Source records
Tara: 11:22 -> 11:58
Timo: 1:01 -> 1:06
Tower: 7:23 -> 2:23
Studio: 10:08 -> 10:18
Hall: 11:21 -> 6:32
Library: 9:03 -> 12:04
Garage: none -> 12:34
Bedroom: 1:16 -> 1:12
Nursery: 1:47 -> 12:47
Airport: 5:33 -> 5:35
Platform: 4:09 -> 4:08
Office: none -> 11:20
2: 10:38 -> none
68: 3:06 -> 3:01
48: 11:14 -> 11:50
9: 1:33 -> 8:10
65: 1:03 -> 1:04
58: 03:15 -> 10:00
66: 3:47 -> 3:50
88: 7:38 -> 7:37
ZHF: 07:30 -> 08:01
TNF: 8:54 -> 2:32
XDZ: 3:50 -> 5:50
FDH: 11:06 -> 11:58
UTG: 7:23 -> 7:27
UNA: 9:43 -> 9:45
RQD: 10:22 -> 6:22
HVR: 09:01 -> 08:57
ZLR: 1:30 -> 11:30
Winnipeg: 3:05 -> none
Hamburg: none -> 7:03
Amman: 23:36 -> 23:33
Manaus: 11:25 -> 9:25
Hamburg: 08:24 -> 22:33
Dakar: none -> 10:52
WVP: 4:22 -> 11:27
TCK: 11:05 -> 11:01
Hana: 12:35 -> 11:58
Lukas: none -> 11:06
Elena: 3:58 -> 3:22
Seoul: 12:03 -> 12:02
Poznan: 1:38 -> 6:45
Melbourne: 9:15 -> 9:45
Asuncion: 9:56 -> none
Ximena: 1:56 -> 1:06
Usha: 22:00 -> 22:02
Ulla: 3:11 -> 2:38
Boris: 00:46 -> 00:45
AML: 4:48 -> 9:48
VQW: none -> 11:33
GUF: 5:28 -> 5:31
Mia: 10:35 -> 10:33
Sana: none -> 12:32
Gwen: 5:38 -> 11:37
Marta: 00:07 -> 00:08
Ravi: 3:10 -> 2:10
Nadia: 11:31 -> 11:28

== SHORT EXERCISE ==
Update the items so that "none" becomes "unset" wherever it appears. Leave everything else the same.

== FINAL RESULT ==
Tara: 11:22 -> 11:58
Timo: 1:01 -> 1:06
Tower: 7:23 -> 2:23
Studio: 10:08 -> 10:18
Hall: 11:21 -> 6:32
Library: 9:03 -> 12:04
Garage: unset -> 12:34
Bedroom: 1:16 -> 1:12
Nursery: 1:47 -> 12:47
Airport: 5:33 -> 5:35
Platform: 4:09 -> 4:08
Office: unset -> 11:20
2: 10:38 -> unset
68: 3:06 -> 3:01
48: 11:14 -> 11:50
9: 1:33 -> 8:10
65: 1:03 -> 1:04
58: 03:15 -> 10:00
66: 3:47 -> 3:50
88: 7:38 -> 7:37
ZHF: 07:30 -> 08:01
TNF: 8:54 -> 2:32
XDZ: 3:50 -> 5:50
FDH: 11:06 -> 11:58
UTG: 7:23 -> 7:27
UNA: 9:43 -> 9:45
RQD: 10:22 -> 6:22
HVR: 09:01 -> 08:57
ZLR: 1:30 -> 11:30
Winnipeg: 3:05 -> unset
Hamburg: unset -> 7:03
Amman: 23:36 -> 23:33
Manaus: 11:25 -> 9:25
Hamburg: 08:24 -> 22:33
Dakar: unset -> 10:52
WVP: 4:22 -> 11:27
TCK: 11:05 -> 11:01
Hana: 12:35 -> 11:58
Lukas: unset -> 11:06
Elena: 3:58 -> 3:22
Seoul: 12:03 -> 12:02
Poznan: 1:38 -> 6:45
Melbourne: 9:15 -> 9:45
Asuncion: 9:56 -> unset
Ximena: 1:56 -> 1:06
Usha: 22:00 -> 22:02
Ulla: 3:11 -> 2:38
Boris: 00:46 -> 00:45
AML: 4:48 -> 9:48
VQW: unset -> 11:33
GUF: 5:28 -> 5:31
Mia: 10:35 -> 10:33
Sana: unset -> 12:32
Gwen: 5:38 -> 11:37
Marta: 00:07 -> 00:08
Ravi: 3:10 -> 2:10
Nadia: 11:31 -> 11:28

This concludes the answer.